What is being asked. Locate every line in the rows that contains the string "with", and copy each one. Case counts.

Stored data:
-----
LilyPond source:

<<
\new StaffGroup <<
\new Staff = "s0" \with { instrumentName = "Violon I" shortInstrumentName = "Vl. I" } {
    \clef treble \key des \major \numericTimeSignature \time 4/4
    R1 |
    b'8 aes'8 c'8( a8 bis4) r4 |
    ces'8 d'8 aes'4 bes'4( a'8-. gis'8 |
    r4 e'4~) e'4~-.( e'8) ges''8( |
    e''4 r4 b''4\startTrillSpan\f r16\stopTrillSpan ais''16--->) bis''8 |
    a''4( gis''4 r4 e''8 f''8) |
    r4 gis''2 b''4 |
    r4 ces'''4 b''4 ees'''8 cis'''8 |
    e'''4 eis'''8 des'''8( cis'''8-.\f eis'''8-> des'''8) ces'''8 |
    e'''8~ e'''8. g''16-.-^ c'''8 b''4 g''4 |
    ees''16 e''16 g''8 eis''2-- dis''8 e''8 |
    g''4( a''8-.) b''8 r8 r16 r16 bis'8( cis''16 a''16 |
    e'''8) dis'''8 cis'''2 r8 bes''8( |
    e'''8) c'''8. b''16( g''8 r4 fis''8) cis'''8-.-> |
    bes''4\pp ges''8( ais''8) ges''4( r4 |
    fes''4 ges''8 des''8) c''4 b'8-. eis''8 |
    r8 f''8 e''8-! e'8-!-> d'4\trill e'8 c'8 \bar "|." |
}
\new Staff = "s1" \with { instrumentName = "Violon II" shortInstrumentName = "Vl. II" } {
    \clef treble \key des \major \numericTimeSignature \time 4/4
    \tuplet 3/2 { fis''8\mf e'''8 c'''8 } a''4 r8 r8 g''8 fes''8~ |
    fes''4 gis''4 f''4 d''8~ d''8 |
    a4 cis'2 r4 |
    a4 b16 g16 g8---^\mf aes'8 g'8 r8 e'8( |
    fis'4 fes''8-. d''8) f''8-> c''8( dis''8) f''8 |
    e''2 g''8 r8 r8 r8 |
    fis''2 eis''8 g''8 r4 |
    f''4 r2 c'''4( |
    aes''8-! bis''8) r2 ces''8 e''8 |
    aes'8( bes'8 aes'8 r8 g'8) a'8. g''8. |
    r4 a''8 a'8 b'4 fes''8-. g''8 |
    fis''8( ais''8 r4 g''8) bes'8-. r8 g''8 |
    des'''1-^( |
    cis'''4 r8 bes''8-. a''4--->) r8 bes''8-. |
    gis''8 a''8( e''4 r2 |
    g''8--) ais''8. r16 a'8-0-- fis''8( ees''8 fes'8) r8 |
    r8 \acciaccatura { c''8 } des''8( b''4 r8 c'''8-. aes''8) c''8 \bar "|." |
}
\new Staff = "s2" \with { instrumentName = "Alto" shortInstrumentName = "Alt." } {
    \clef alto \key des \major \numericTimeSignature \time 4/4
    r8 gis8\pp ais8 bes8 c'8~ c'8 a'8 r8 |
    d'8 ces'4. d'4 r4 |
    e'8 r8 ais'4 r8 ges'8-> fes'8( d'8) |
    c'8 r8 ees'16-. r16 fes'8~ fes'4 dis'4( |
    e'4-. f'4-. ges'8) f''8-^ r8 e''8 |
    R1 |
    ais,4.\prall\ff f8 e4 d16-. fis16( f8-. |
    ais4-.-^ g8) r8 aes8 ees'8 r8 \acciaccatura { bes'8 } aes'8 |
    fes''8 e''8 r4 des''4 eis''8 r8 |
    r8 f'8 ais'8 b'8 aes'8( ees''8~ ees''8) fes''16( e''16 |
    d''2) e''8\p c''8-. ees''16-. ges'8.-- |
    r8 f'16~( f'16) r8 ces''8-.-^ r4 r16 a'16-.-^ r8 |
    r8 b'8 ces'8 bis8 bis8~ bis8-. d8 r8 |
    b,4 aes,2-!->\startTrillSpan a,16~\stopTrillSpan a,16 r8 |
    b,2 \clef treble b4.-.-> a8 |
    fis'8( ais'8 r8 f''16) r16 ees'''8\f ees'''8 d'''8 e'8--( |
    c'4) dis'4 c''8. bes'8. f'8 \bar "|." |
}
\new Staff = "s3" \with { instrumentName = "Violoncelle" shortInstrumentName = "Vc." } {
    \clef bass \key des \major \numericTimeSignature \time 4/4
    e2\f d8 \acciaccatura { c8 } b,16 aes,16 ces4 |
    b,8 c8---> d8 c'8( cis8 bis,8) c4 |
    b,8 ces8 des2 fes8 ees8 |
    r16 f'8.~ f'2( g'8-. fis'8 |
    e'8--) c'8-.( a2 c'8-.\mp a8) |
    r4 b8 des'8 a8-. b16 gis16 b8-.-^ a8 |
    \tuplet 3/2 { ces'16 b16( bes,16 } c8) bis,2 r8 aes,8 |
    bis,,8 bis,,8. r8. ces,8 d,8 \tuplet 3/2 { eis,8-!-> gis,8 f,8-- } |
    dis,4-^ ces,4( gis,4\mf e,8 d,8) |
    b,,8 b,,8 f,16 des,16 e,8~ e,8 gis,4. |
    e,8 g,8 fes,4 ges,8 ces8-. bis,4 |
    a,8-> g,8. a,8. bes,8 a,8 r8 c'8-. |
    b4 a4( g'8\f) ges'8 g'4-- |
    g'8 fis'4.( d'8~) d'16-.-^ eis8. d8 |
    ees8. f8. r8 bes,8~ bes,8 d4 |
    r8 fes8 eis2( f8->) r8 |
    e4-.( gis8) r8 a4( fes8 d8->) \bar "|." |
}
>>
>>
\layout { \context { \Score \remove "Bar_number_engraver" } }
-----
Task answer.
\new Staff = "s0" \with { instrumentName = "Violon I" shortInstrumentName = "Vl. I" } {
\new Staff = "s1" \with { instrumentName = "Violon II" shortInstrumentName = "Vl. II" } {
\new Staff = "s2" \with { instrumentName = "Alto" shortInstrumentName = "Alt." } {
\new Staff = "s3" \with { instrumentName = "Violoncelle" shortInstrumentName = "Vc." } {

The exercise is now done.